#### YOUR OBJECTIVE
In the records below, find the line containing "grey calculator [317,128,436,201] -> none" and the line containing "grey mushroom [569,622,639,690]". Give again exactly those lines and every line between them, omitting the pictures.
THE RECORDS START
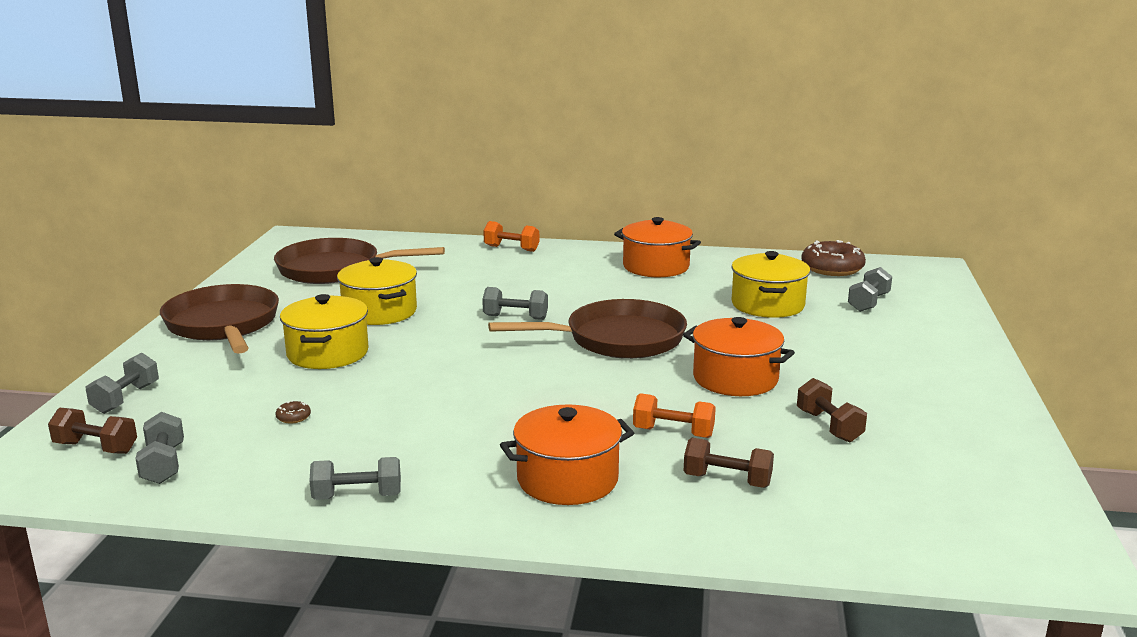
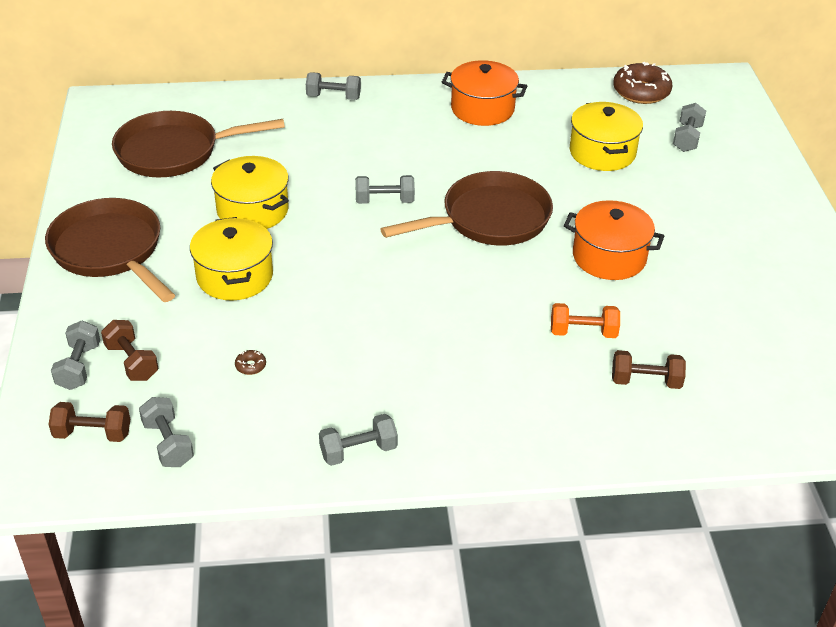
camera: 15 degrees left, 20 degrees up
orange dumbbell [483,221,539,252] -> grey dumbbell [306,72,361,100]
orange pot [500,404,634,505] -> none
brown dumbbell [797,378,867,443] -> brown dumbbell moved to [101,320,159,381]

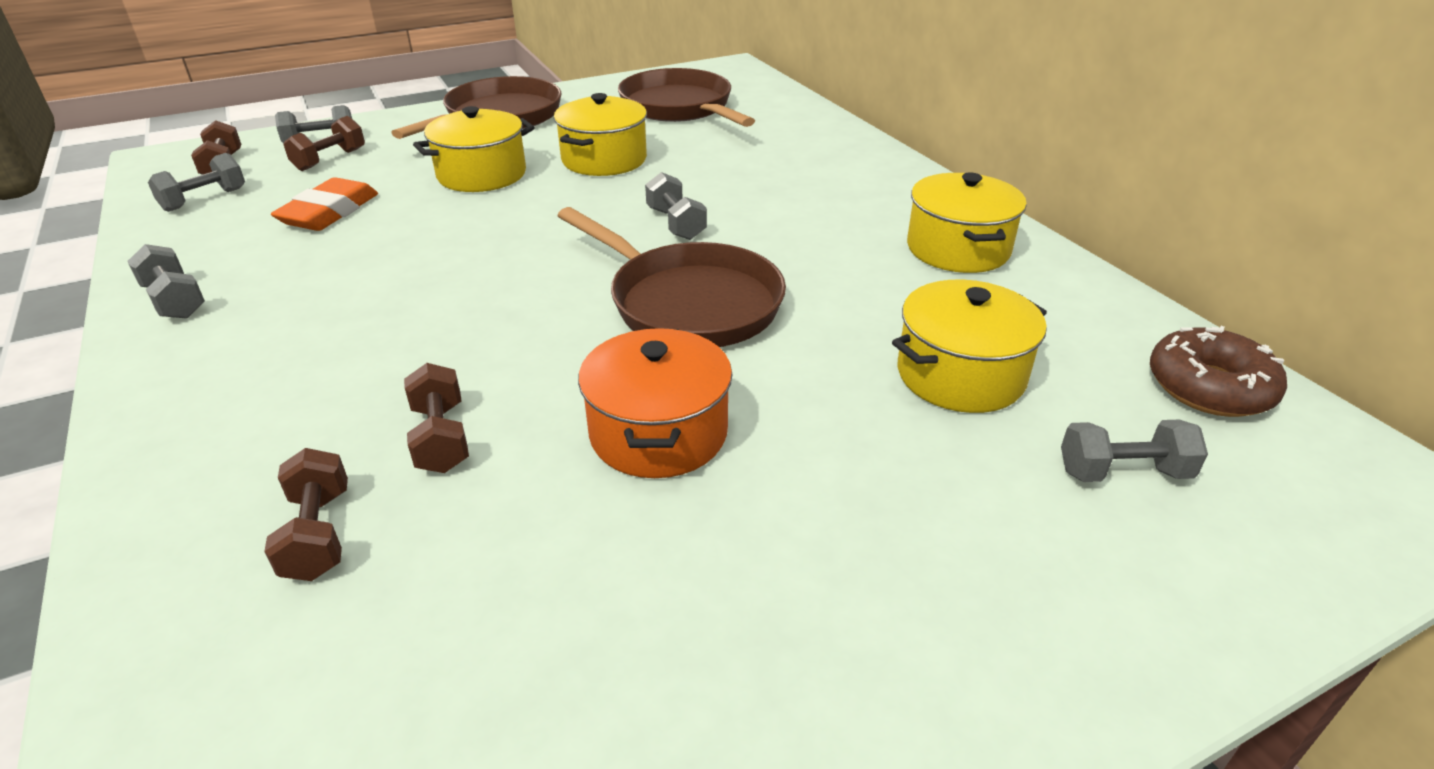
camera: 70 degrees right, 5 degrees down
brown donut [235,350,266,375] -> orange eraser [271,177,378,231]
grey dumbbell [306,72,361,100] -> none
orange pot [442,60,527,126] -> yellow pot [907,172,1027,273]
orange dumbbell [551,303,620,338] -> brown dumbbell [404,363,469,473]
THE RECORDS END
THE RECORDS START
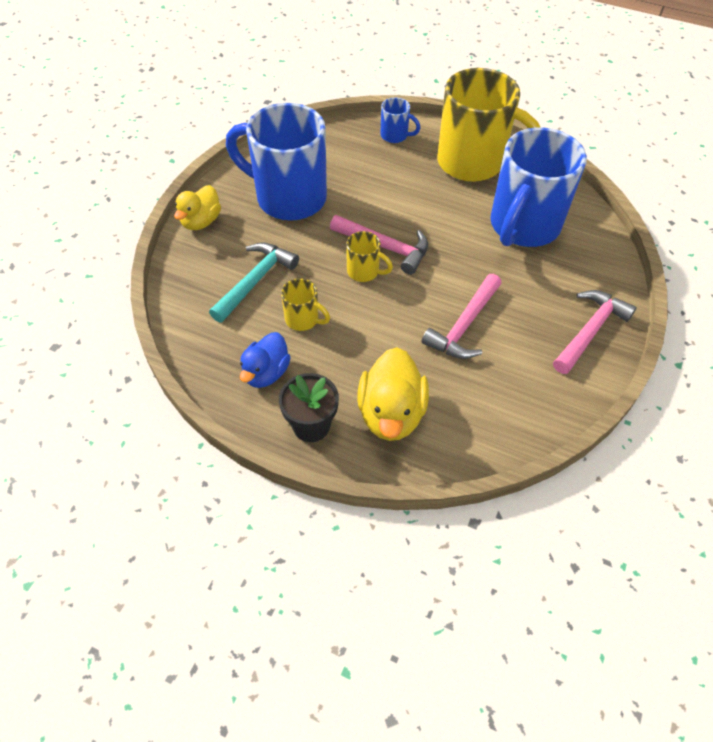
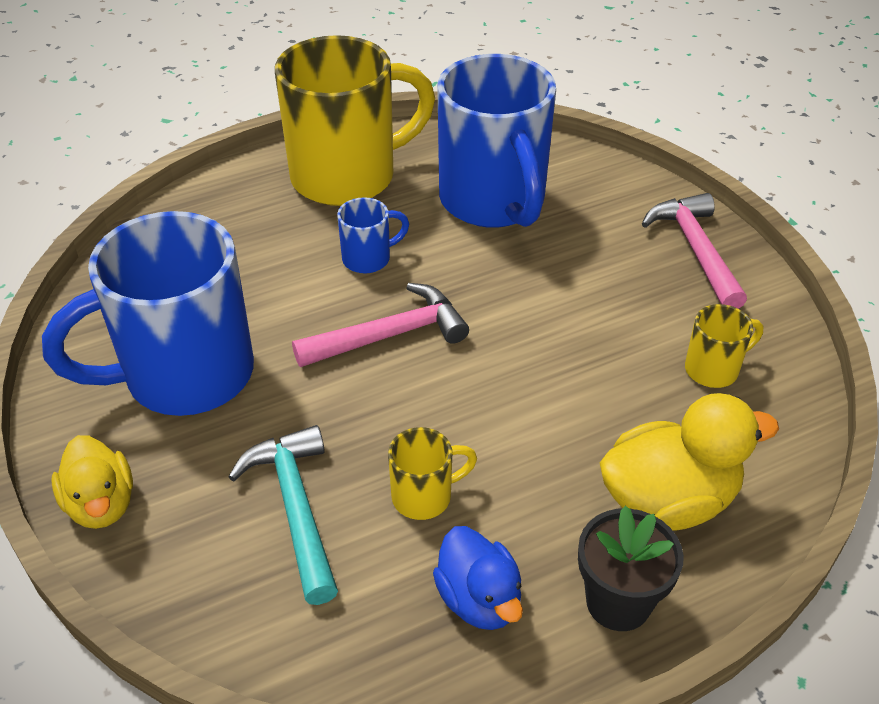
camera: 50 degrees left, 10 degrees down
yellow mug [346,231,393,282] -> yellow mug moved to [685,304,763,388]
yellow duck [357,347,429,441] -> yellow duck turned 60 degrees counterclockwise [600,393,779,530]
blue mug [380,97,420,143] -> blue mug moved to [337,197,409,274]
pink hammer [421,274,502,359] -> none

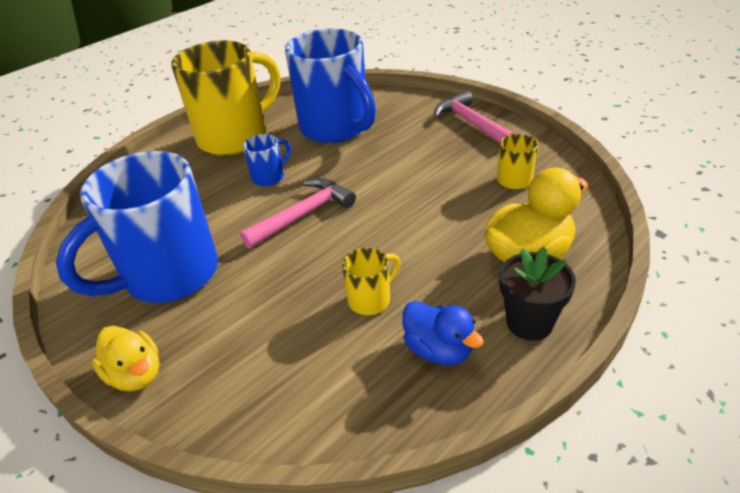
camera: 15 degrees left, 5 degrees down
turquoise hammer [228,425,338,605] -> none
THE RECORDS END
THE RECORDS START
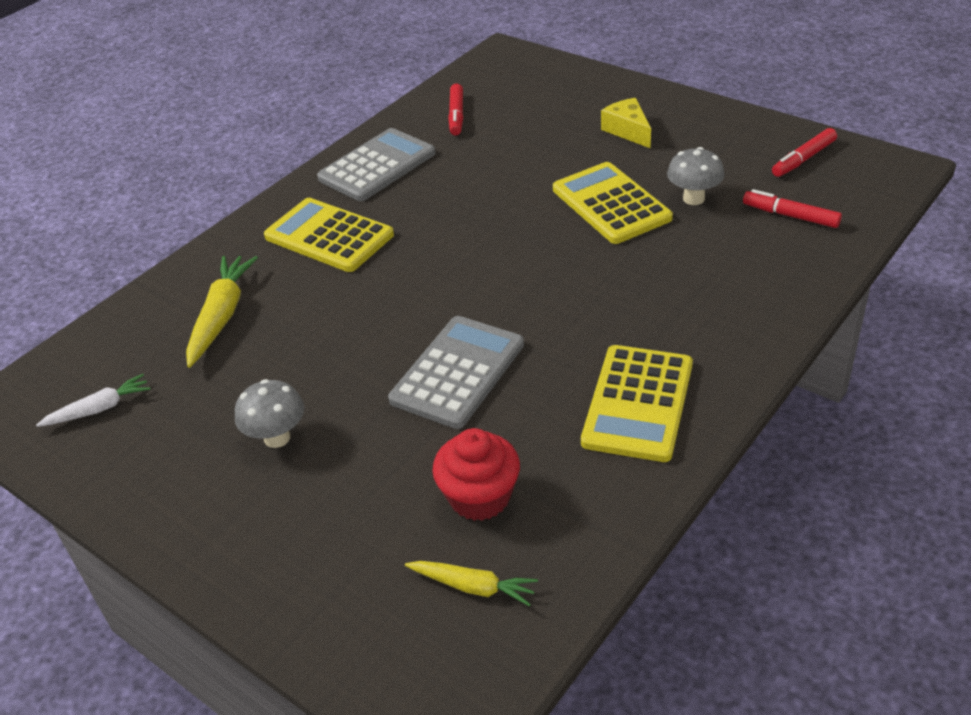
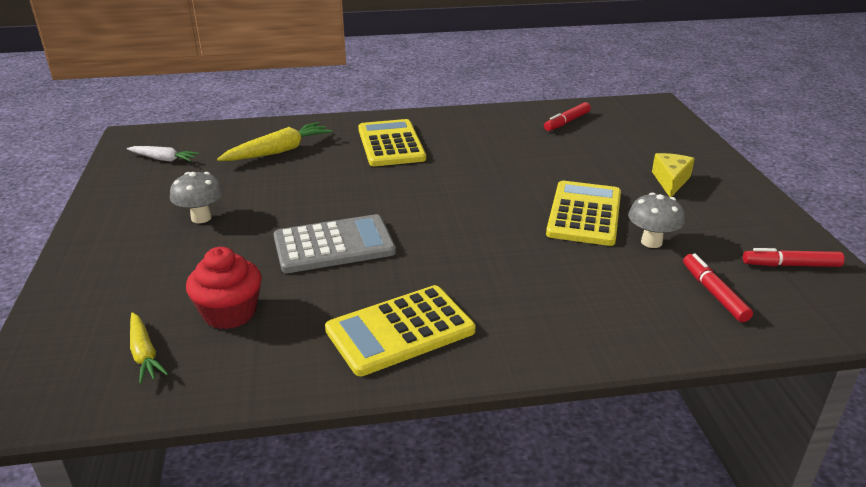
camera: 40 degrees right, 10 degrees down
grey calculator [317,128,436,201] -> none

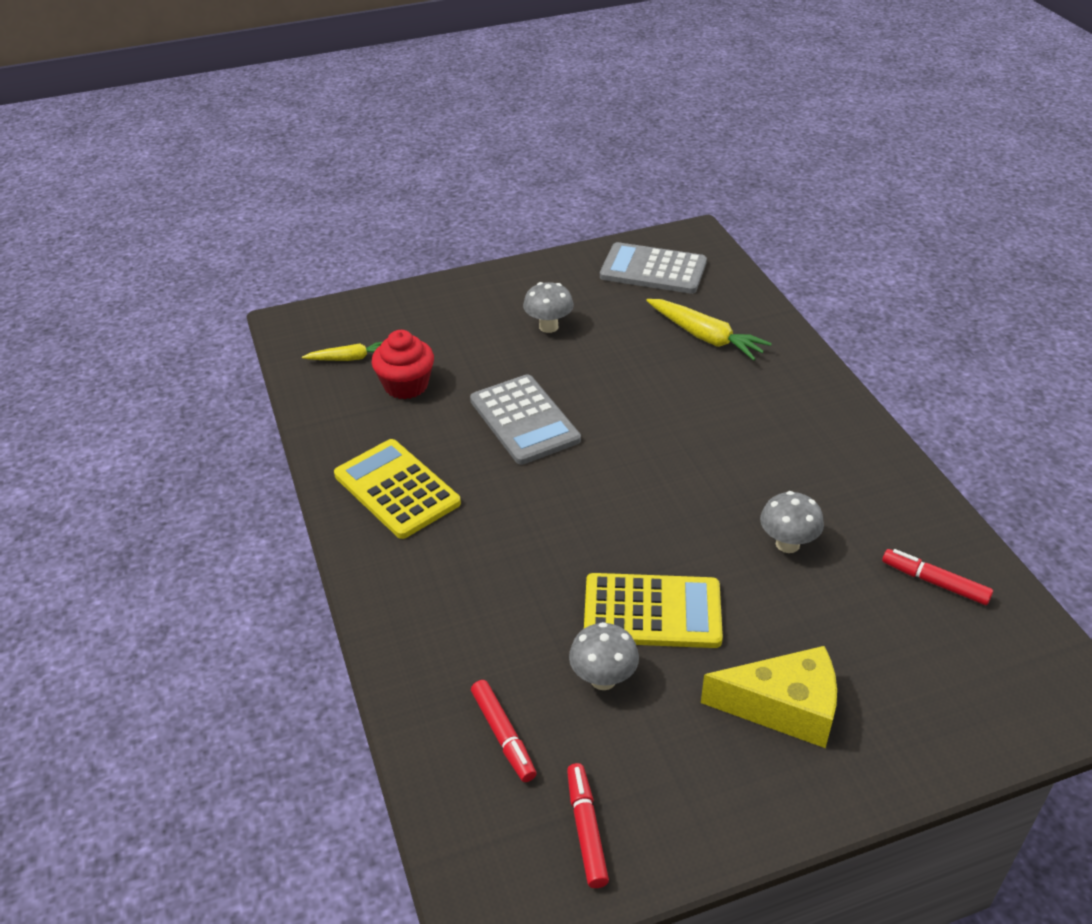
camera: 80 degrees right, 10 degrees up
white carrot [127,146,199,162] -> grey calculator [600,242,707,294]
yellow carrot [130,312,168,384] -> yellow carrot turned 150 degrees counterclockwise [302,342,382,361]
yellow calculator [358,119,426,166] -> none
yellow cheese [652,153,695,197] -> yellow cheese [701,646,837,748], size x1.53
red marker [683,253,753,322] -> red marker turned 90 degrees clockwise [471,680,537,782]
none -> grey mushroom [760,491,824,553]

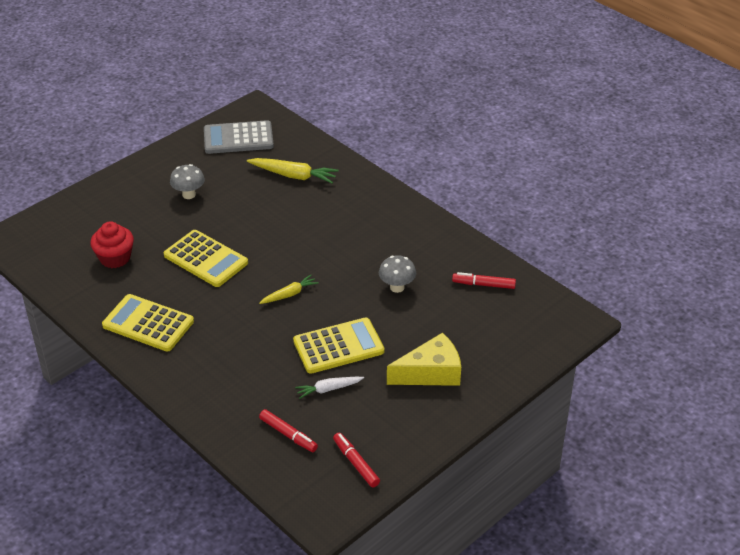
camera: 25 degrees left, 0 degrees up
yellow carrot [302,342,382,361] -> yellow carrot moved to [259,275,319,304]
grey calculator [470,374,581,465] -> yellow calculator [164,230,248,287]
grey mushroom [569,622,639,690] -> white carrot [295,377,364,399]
THE RECORDS END
#### EXERCISE RESPONSE
grey calculator [317,128,436,201] -> none

camera: 80 degrees right, 10 degrees up
white carrot [127,146,199,162] -> grey calculator [600,242,707,294]
yellow carrot [130,312,168,384] -> yellow carrot turned 150 degrees counterclockwise [302,342,382,361]
yellow calculator [358,119,426,166] -> none
yellow cheese [652,153,695,197] -> yellow cheese [701,646,837,748], size x1.53
red marker [683,253,753,322] -> red marker turned 90 degrees clockwise [471,680,537,782]
none -> grey mushroom [760,491,824,553]

camera: 25 degrees left, 0 degrees up
yellow carrot [302,342,382,361] -> yellow carrot moved to [259,275,319,304]
grey calculator [470,374,581,465] -> yellow calculator [164,230,248,287]
grey mushroom [569,622,639,690] -> white carrot [295,377,364,399]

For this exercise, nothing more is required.